• _Instructions for the task_
Without the images, write out all of the following entries exactly.

[[ Data supplied, beginning ]]

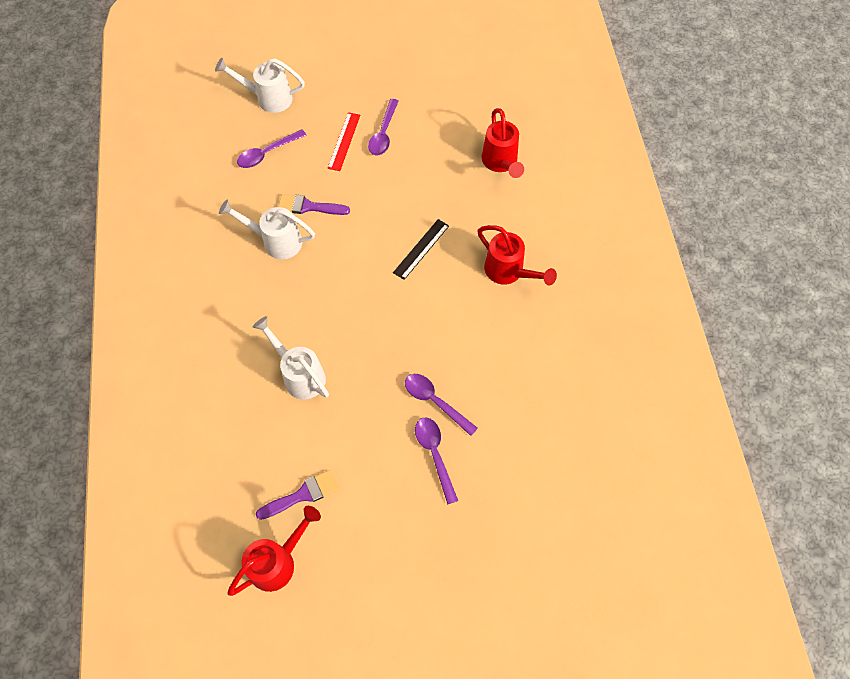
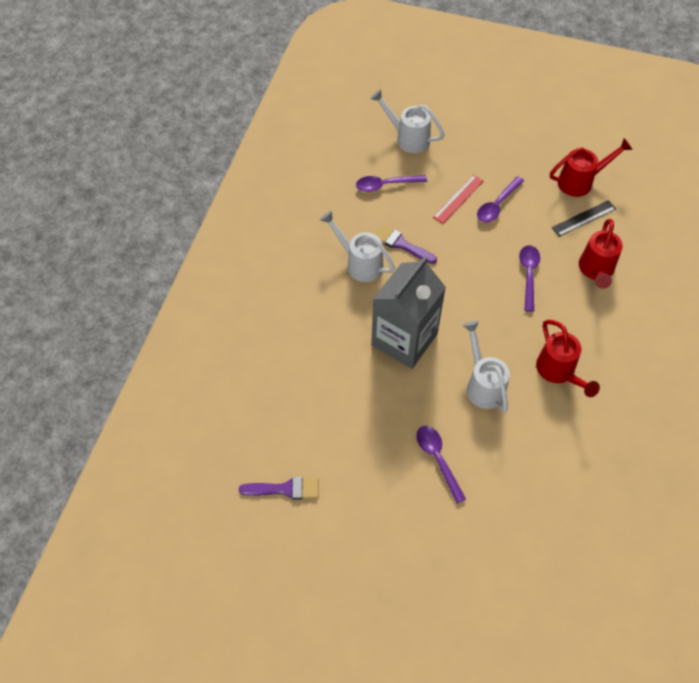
camera: 25 degrees right, 5 degrees down
red watering can [228,506,321,596] -> red watering can moved to [550,138,633,197]
white watering can [253,316,329,400] -> white watering can moved to [463,321,510,413]
black ruler [393,219,449,280] -> black ruler moved to [552,200,616,237]
purple spoon [415,418,458,505] -> purple spoon moved to [519,245,540,312]
none -> grey carton [371,256,446,369]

[[ Data supplied, end ]]

• _Reply to the task_
camera: 25 degrees right, 5 degrees down
red watering can [228,506,321,596] -> red watering can moved to [550,138,633,197]
white watering can [253,316,329,400] -> white watering can moved to [463,321,510,413]
black ruler [393,219,449,280] -> black ruler moved to [552,200,616,237]
purple spoon [415,418,458,505] -> purple spoon moved to [519,245,540,312]
none -> grey carton [371,256,446,369]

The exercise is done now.